■ **JOB**
Can you copy every line of the records below exactly, leaving the pictures out of your answer?

■ **RECORDS FOR THE EXERCISE**
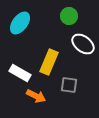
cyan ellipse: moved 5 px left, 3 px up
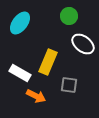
yellow rectangle: moved 1 px left
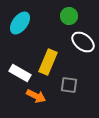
white ellipse: moved 2 px up
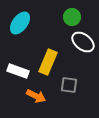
green circle: moved 3 px right, 1 px down
white rectangle: moved 2 px left, 2 px up; rotated 10 degrees counterclockwise
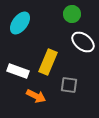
green circle: moved 3 px up
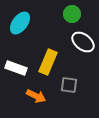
white rectangle: moved 2 px left, 3 px up
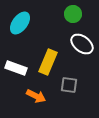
green circle: moved 1 px right
white ellipse: moved 1 px left, 2 px down
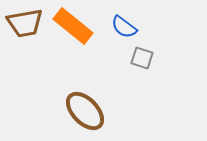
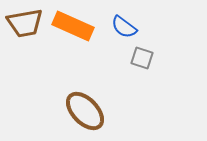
orange rectangle: rotated 15 degrees counterclockwise
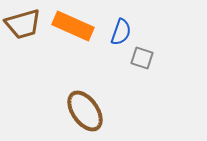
brown trapezoid: moved 2 px left, 1 px down; rotated 6 degrees counterclockwise
blue semicircle: moved 3 px left, 5 px down; rotated 108 degrees counterclockwise
brown ellipse: rotated 9 degrees clockwise
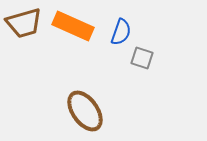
brown trapezoid: moved 1 px right, 1 px up
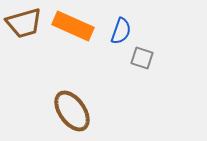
blue semicircle: moved 1 px up
brown ellipse: moved 13 px left
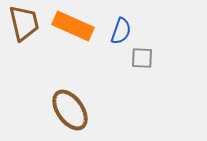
brown trapezoid: rotated 87 degrees counterclockwise
gray square: rotated 15 degrees counterclockwise
brown ellipse: moved 2 px left, 1 px up
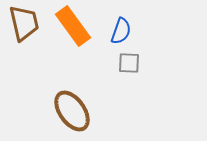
orange rectangle: rotated 30 degrees clockwise
gray square: moved 13 px left, 5 px down
brown ellipse: moved 2 px right, 1 px down
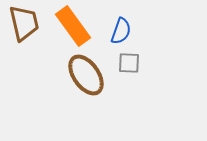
brown ellipse: moved 14 px right, 36 px up
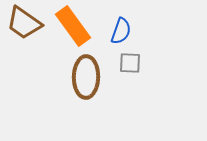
brown trapezoid: rotated 138 degrees clockwise
gray square: moved 1 px right
brown ellipse: moved 2 px down; rotated 36 degrees clockwise
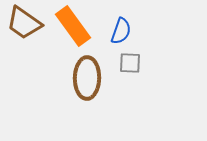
brown ellipse: moved 1 px right, 1 px down
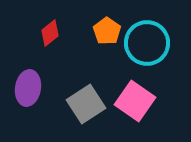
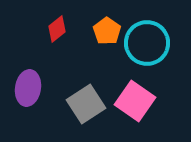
red diamond: moved 7 px right, 4 px up
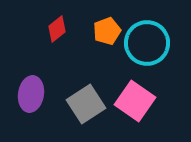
orange pentagon: rotated 16 degrees clockwise
purple ellipse: moved 3 px right, 6 px down
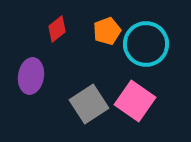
cyan circle: moved 1 px left, 1 px down
purple ellipse: moved 18 px up
gray square: moved 3 px right
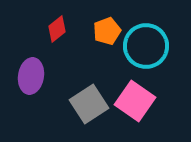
cyan circle: moved 2 px down
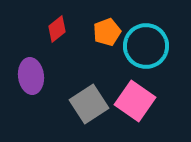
orange pentagon: moved 1 px down
purple ellipse: rotated 16 degrees counterclockwise
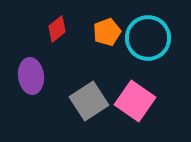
cyan circle: moved 2 px right, 8 px up
gray square: moved 3 px up
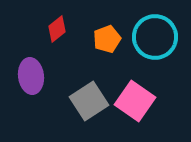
orange pentagon: moved 7 px down
cyan circle: moved 7 px right, 1 px up
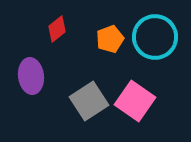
orange pentagon: moved 3 px right
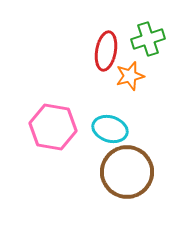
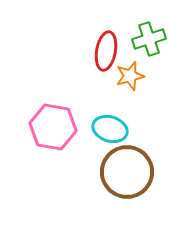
green cross: moved 1 px right
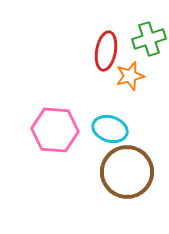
pink hexagon: moved 2 px right, 3 px down; rotated 6 degrees counterclockwise
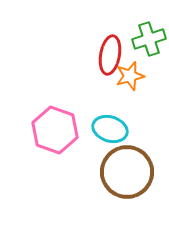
red ellipse: moved 4 px right, 4 px down
pink hexagon: rotated 15 degrees clockwise
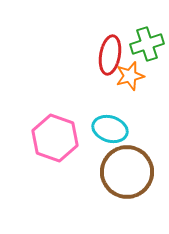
green cross: moved 2 px left, 5 px down
pink hexagon: moved 8 px down
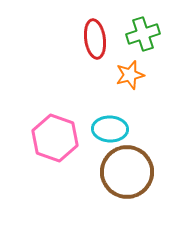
green cross: moved 4 px left, 10 px up
red ellipse: moved 15 px left, 16 px up; rotated 18 degrees counterclockwise
orange star: moved 1 px up
cyan ellipse: rotated 16 degrees counterclockwise
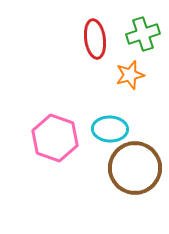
brown circle: moved 8 px right, 4 px up
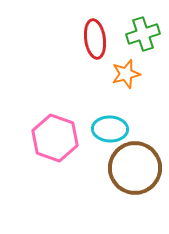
orange star: moved 4 px left, 1 px up
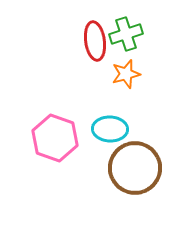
green cross: moved 17 px left
red ellipse: moved 2 px down
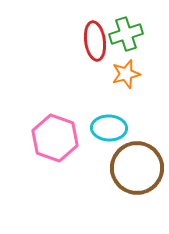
cyan ellipse: moved 1 px left, 1 px up
brown circle: moved 2 px right
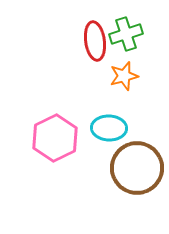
orange star: moved 2 px left, 2 px down
pink hexagon: rotated 15 degrees clockwise
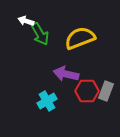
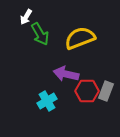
white arrow: moved 4 px up; rotated 77 degrees counterclockwise
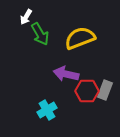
gray rectangle: moved 1 px left, 1 px up
cyan cross: moved 9 px down
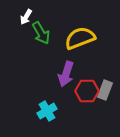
green arrow: moved 1 px right, 1 px up
purple arrow: rotated 85 degrees counterclockwise
cyan cross: moved 1 px down
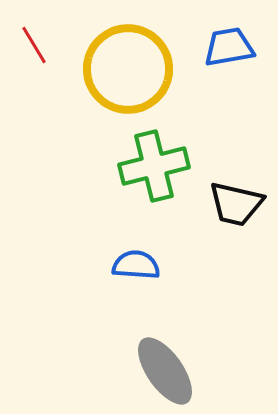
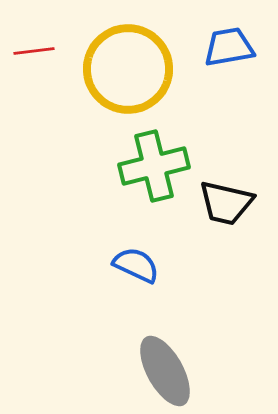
red line: moved 6 px down; rotated 66 degrees counterclockwise
black trapezoid: moved 10 px left, 1 px up
blue semicircle: rotated 21 degrees clockwise
gray ellipse: rotated 6 degrees clockwise
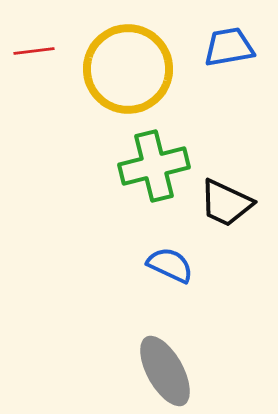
black trapezoid: rotated 12 degrees clockwise
blue semicircle: moved 34 px right
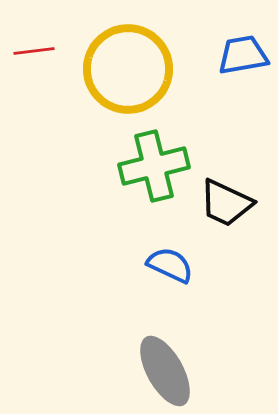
blue trapezoid: moved 14 px right, 8 px down
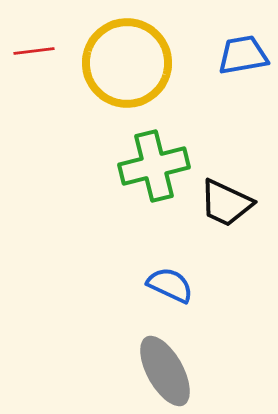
yellow circle: moved 1 px left, 6 px up
blue semicircle: moved 20 px down
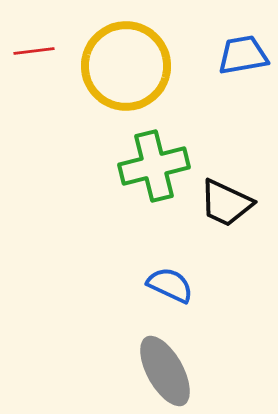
yellow circle: moved 1 px left, 3 px down
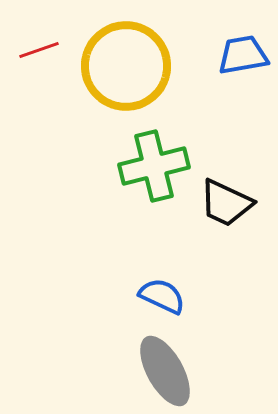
red line: moved 5 px right, 1 px up; rotated 12 degrees counterclockwise
blue semicircle: moved 8 px left, 11 px down
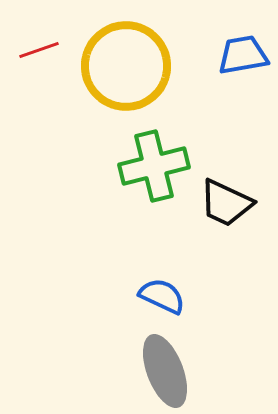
gray ellipse: rotated 8 degrees clockwise
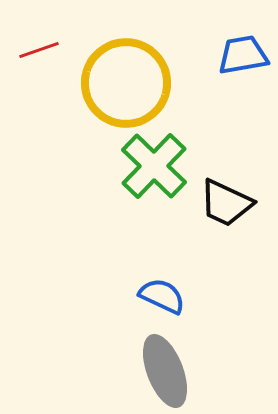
yellow circle: moved 17 px down
green cross: rotated 32 degrees counterclockwise
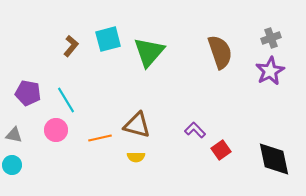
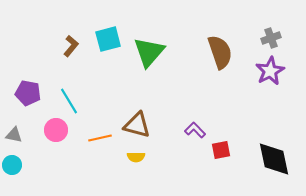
cyan line: moved 3 px right, 1 px down
red square: rotated 24 degrees clockwise
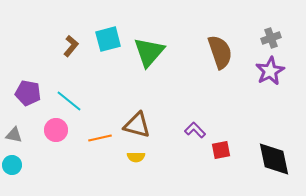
cyan line: rotated 20 degrees counterclockwise
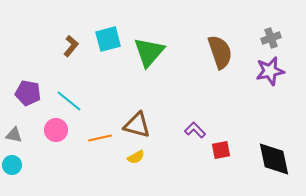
purple star: rotated 16 degrees clockwise
yellow semicircle: rotated 30 degrees counterclockwise
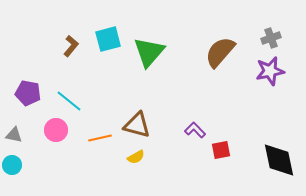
brown semicircle: rotated 120 degrees counterclockwise
black diamond: moved 5 px right, 1 px down
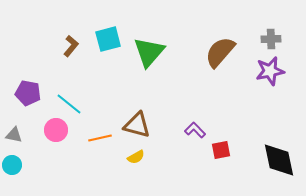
gray cross: moved 1 px down; rotated 18 degrees clockwise
cyan line: moved 3 px down
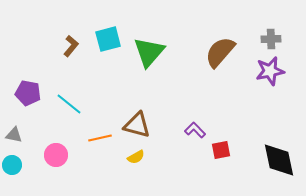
pink circle: moved 25 px down
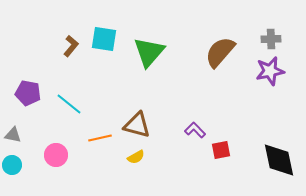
cyan square: moved 4 px left; rotated 24 degrees clockwise
gray triangle: moved 1 px left
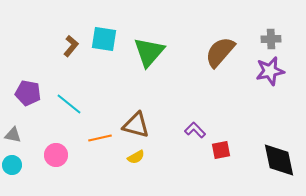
brown triangle: moved 1 px left
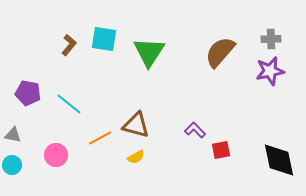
brown L-shape: moved 2 px left, 1 px up
green triangle: rotated 8 degrees counterclockwise
orange line: rotated 15 degrees counterclockwise
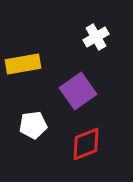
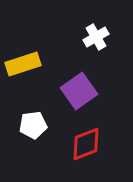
yellow rectangle: rotated 8 degrees counterclockwise
purple square: moved 1 px right
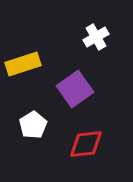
purple square: moved 4 px left, 2 px up
white pentagon: rotated 24 degrees counterclockwise
red diamond: rotated 15 degrees clockwise
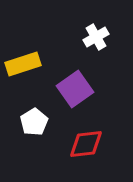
white pentagon: moved 1 px right, 3 px up
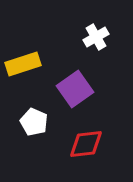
white pentagon: rotated 16 degrees counterclockwise
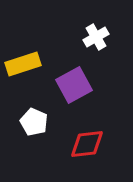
purple square: moved 1 px left, 4 px up; rotated 6 degrees clockwise
red diamond: moved 1 px right
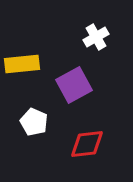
yellow rectangle: moved 1 px left; rotated 12 degrees clockwise
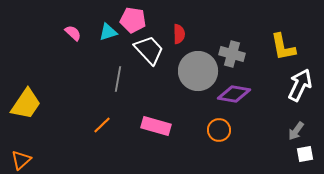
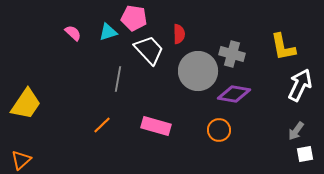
pink pentagon: moved 1 px right, 2 px up
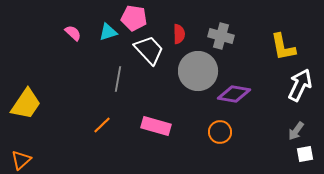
gray cross: moved 11 px left, 18 px up
orange circle: moved 1 px right, 2 px down
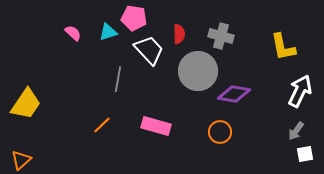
white arrow: moved 6 px down
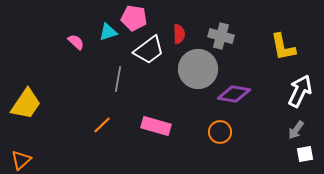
pink semicircle: moved 3 px right, 9 px down
white trapezoid: rotated 96 degrees clockwise
gray circle: moved 2 px up
gray arrow: moved 1 px up
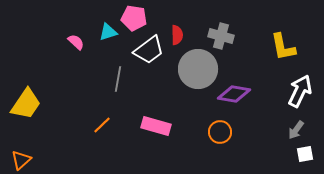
red semicircle: moved 2 px left, 1 px down
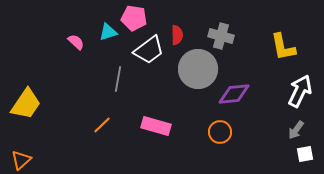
purple diamond: rotated 16 degrees counterclockwise
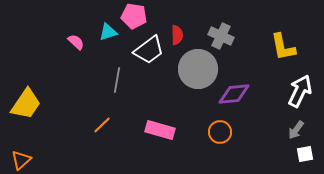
pink pentagon: moved 2 px up
gray cross: rotated 10 degrees clockwise
gray line: moved 1 px left, 1 px down
pink rectangle: moved 4 px right, 4 px down
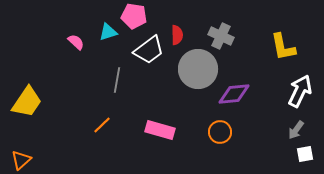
yellow trapezoid: moved 1 px right, 2 px up
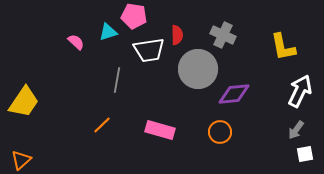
gray cross: moved 2 px right, 1 px up
white trapezoid: rotated 28 degrees clockwise
yellow trapezoid: moved 3 px left
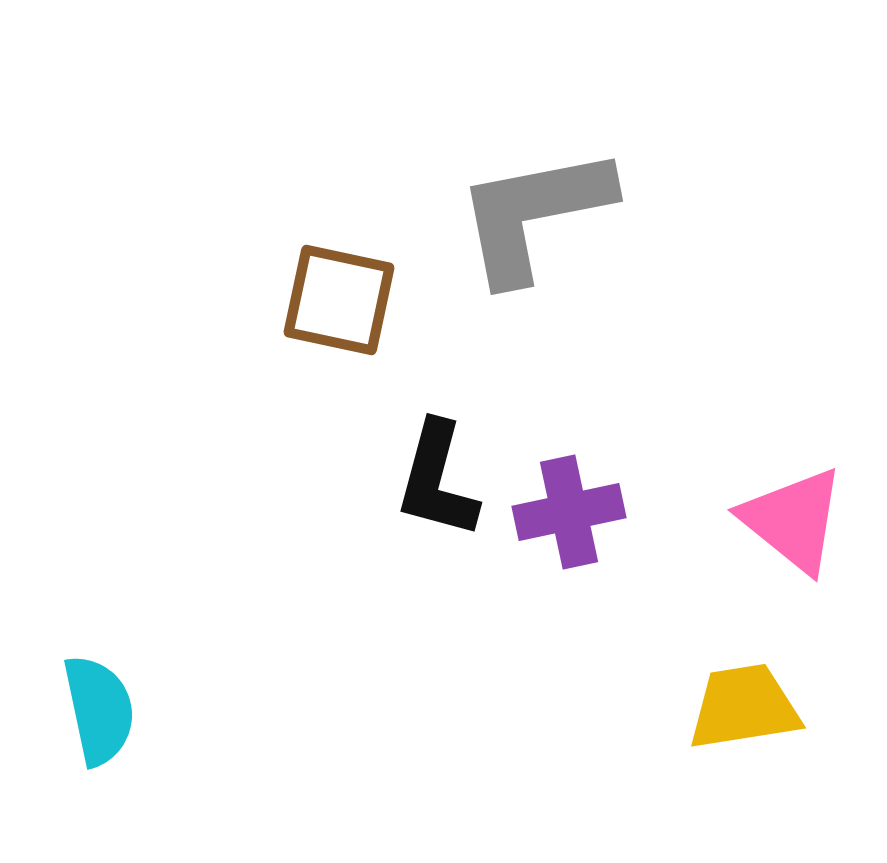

■ **RESPONSE TO THIS EXERCISE**
cyan ellipse: moved 5 px left, 3 px up
yellow rectangle: moved 1 px left
white ellipse: moved 2 px up
green circle: moved 3 px right, 1 px down
white rectangle: moved 2 px left, 2 px up; rotated 10 degrees counterclockwise
green circle: moved 3 px up
white rectangle: moved 2 px left, 3 px up
green circle: moved 1 px right
white ellipse: moved 1 px left, 2 px down
orange rectangle: rotated 15 degrees counterclockwise
brown trapezoid: moved 2 px left, 1 px down; rotated 6 degrees counterclockwise
blue semicircle: moved 3 px left, 5 px down; rotated 108 degrees counterclockwise
brown ellipse: rotated 9 degrees clockwise
brown trapezoid: moved 1 px right, 1 px up
blue semicircle: moved 1 px up
brown ellipse: moved 13 px left
brown trapezoid: rotated 87 degrees counterclockwise
gray square: rotated 15 degrees counterclockwise
brown ellipse: moved 2 px left, 1 px up
orange rectangle: rotated 30 degrees clockwise
gray square: moved 13 px left, 5 px down
brown ellipse: moved 2 px right, 1 px down
brown ellipse: moved 14 px right, 36 px up
brown trapezoid: rotated 138 degrees clockwise
gray square: moved 1 px right
brown ellipse: moved 2 px down; rotated 36 degrees clockwise
brown ellipse: moved 1 px right, 1 px down
red diamond: moved 7 px right, 4 px up
orange pentagon: rotated 16 degrees clockwise
purple ellipse: moved 3 px right, 6 px down
cyan circle: moved 1 px left, 1 px down
purple ellipse: moved 18 px up
gray square: moved 3 px right
cyan circle: moved 2 px down
orange pentagon: moved 1 px down
purple ellipse: rotated 16 degrees counterclockwise
cyan circle: moved 2 px right, 8 px up
gray square: moved 3 px up
orange pentagon: moved 7 px down
cyan circle: moved 7 px right, 1 px up
orange pentagon: moved 3 px right
green cross: moved 1 px right
pink hexagon: moved 2 px right, 3 px down; rotated 6 degrees counterclockwise
red ellipse: moved 4 px right, 4 px down
pink hexagon: rotated 15 degrees clockwise
green cross: moved 2 px left, 5 px down
pink hexagon: moved 8 px down
green cross: moved 4 px left, 10 px up
red ellipse: moved 15 px left, 16 px up; rotated 18 degrees counterclockwise
orange star: moved 1 px up
cyan ellipse: rotated 16 degrees counterclockwise
brown circle: moved 8 px right, 4 px up
orange star: moved 4 px left, 1 px up
green cross: moved 17 px left
red ellipse: moved 2 px down
cyan ellipse: moved 1 px left, 1 px up
brown circle: moved 2 px right
orange star: moved 2 px left, 2 px down
pink hexagon: rotated 15 degrees clockwise
white arrow: moved 4 px up; rotated 77 degrees counterclockwise
gray rectangle: moved 1 px left, 1 px up
cyan cross: moved 9 px down
green arrow: moved 1 px right, 1 px up
purple arrow: rotated 85 degrees counterclockwise
cyan cross: moved 1 px down
red line: moved 6 px down; rotated 66 degrees counterclockwise
black trapezoid: moved 10 px left, 1 px up
blue semicircle: rotated 21 degrees clockwise
gray ellipse: rotated 6 degrees clockwise
black trapezoid: rotated 12 degrees clockwise
blue semicircle: moved 34 px right
blue trapezoid: moved 14 px right, 8 px down
yellow circle: moved 1 px left, 6 px up
blue semicircle: moved 20 px down
yellow circle: moved 1 px left, 3 px down
red line: moved 5 px right, 1 px up; rotated 12 degrees counterclockwise
blue semicircle: moved 8 px left, 11 px down
gray ellipse: rotated 8 degrees clockwise
yellow circle: moved 17 px down
green cross: rotated 32 degrees counterclockwise
cyan line: moved 3 px right, 1 px down
red square: rotated 24 degrees clockwise
cyan line: rotated 20 degrees counterclockwise
purple star: rotated 16 degrees clockwise
yellow semicircle: rotated 30 degrees counterclockwise
brown semicircle: rotated 120 degrees counterclockwise
black diamond: moved 5 px right, 1 px down
gray cross: moved 1 px down; rotated 18 degrees clockwise
cyan line: moved 3 px down
pink circle: moved 25 px down
cyan square: moved 4 px left; rotated 24 degrees clockwise
gray triangle: moved 1 px left
brown triangle: moved 1 px left
brown L-shape: moved 2 px left, 1 px up
green triangle: rotated 8 degrees counterclockwise
orange line: rotated 15 degrees counterclockwise
yellow rectangle: rotated 8 degrees counterclockwise
purple square: moved 1 px right
purple square: moved 4 px left, 2 px up
white pentagon: rotated 24 degrees counterclockwise
red diamond: rotated 15 degrees clockwise
white pentagon: moved 1 px right, 3 px up
white pentagon: rotated 16 degrees counterclockwise
purple square: moved 1 px left, 4 px up; rotated 6 degrees clockwise
red diamond: moved 1 px right
yellow rectangle: moved 1 px left; rotated 12 degrees clockwise
pink pentagon: moved 1 px right, 2 px up
gray cross: moved 11 px left, 18 px up
orange circle: moved 1 px right, 2 px down
white arrow: moved 6 px down
pink semicircle: moved 3 px right, 9 px down
white trapezoid: rotated 96 degrees clockwise
gray circle: moved 2 px up
gray arrow: moved 1 px up
red semicircle: moved 2 px left, 1 px down
purple diamond: rotated 16 degrees counterclockwise
pink pentagon: moved 2 px up
gray cross: rotated 10 degrees clockwise
gray line: moved 1 px left, 1 px down
pink rectangle: moved 4 px right, 4 px down
yellow trapezoid: moved 1 px right, 2 px up
gray cross: moved 2 px right, 1 px up
white trapezoid: rotated 28 degrees clockwise
yellow trapezoid: moved 3 px left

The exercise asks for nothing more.